> WHAT YOU NEED TO DO:
All lines in the listing below that hold the string "triangle" are to be tallied, with only the total reported.
*** Block opens ***
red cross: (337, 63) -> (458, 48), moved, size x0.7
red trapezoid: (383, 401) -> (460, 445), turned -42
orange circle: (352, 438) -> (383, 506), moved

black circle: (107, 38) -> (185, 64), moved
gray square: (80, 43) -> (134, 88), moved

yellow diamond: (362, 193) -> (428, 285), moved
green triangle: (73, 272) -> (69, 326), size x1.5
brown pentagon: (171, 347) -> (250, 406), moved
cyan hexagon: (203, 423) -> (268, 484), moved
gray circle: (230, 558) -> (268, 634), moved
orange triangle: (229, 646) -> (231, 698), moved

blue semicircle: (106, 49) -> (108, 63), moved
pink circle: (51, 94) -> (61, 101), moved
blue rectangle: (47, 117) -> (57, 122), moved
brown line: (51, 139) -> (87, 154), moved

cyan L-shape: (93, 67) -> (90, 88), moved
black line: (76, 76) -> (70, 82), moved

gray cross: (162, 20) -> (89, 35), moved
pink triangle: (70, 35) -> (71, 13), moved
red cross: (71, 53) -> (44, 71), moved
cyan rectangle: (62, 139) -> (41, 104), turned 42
*** Block closes ***
> COMPLETED TASK:
3